After locating the line that contains "camera: 75 degrees left, 0 degrees up" in the data below, set down exactly that line and each one after it through the line that contains "(214, 244) = (419, 348): none -> brown teapot", and nothing more.
# # # #
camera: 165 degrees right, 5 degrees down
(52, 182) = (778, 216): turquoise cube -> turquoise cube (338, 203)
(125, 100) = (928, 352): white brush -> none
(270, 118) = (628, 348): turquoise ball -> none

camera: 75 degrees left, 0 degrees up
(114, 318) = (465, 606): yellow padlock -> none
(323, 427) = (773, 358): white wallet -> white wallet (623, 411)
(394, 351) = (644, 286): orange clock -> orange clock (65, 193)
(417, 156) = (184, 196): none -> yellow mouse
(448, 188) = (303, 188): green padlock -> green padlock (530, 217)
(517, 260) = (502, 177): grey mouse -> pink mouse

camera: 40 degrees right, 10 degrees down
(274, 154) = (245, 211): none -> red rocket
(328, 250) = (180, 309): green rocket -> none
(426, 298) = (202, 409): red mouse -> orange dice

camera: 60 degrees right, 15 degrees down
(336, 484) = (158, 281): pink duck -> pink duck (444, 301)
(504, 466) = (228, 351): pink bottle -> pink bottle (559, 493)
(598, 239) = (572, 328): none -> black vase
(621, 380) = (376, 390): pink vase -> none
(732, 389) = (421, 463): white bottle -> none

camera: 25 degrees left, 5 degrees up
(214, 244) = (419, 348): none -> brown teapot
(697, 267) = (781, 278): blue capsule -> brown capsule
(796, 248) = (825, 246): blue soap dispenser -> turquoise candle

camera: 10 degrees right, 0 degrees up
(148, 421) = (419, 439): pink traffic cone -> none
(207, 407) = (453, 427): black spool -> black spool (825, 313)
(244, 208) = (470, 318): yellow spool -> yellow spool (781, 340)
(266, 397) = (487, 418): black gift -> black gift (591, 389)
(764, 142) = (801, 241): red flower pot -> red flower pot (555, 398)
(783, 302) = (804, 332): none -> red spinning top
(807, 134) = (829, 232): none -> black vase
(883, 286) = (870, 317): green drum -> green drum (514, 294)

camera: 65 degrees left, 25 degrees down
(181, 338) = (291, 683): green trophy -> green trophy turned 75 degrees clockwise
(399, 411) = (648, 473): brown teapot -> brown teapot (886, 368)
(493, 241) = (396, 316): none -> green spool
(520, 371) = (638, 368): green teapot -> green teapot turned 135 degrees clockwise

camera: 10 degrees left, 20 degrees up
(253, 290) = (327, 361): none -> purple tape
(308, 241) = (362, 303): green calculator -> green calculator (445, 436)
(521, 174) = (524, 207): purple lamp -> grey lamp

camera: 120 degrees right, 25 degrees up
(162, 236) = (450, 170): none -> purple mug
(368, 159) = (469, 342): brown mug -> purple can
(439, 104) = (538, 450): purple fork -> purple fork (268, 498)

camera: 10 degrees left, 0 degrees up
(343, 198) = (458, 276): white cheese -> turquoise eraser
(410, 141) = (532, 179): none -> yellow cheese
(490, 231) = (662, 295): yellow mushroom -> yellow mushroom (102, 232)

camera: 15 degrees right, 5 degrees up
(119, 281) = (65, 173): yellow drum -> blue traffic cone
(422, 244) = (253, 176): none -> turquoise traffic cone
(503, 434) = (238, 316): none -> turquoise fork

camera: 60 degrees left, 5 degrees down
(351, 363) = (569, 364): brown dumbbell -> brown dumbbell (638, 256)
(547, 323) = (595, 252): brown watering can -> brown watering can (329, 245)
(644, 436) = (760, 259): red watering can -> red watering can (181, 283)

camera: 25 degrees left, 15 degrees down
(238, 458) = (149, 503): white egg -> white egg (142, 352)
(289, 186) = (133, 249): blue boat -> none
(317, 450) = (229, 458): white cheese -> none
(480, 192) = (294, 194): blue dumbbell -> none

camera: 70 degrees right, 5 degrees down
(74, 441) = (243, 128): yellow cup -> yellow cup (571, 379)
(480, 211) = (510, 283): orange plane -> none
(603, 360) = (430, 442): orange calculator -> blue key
# # # #
Answer to the exercise:
camera: 75 degrees left, 0 degrees up
(114, 318) = (465, 606): yellow padlock -> none
(323, 427) = (773, 358): white wallet -> white wallet (623, 411)
(394, 351) = (644, 286): orange clock -> orange clock (65, 193)
(417, 156) = (184, 196): none -> yellow mouse
(448, 188) = (303, 188): green padlock -> green padlock (530, 217)
(517, 260) = (502, 177): grey mouse -> pink mouse

camera: 40 degrees right, 10 degrees down
(274, 154) = (245, 211): none -> red rocket
(328, 250) = (180, 309): green rocket -> none
(426, 298) = (202, 409): red mouse -> orange dice

camera: 60 degrees right, 15 degrees down
(336, 484) = (158, 281): pink duck -> pink duck (444, 301)
(504, 466) = (228, 351): pink bottle -> pink bottle (559, 493)
(598, 239) = (572, 328): none -> black vase
(621, 380) = (376, 390): pink vase -> none
(732, 389) = (421, 463): white bottle -> none

camera: 25 degrees left, 5 degrees up
(214, 244) = (419, 348): none -> brown teapot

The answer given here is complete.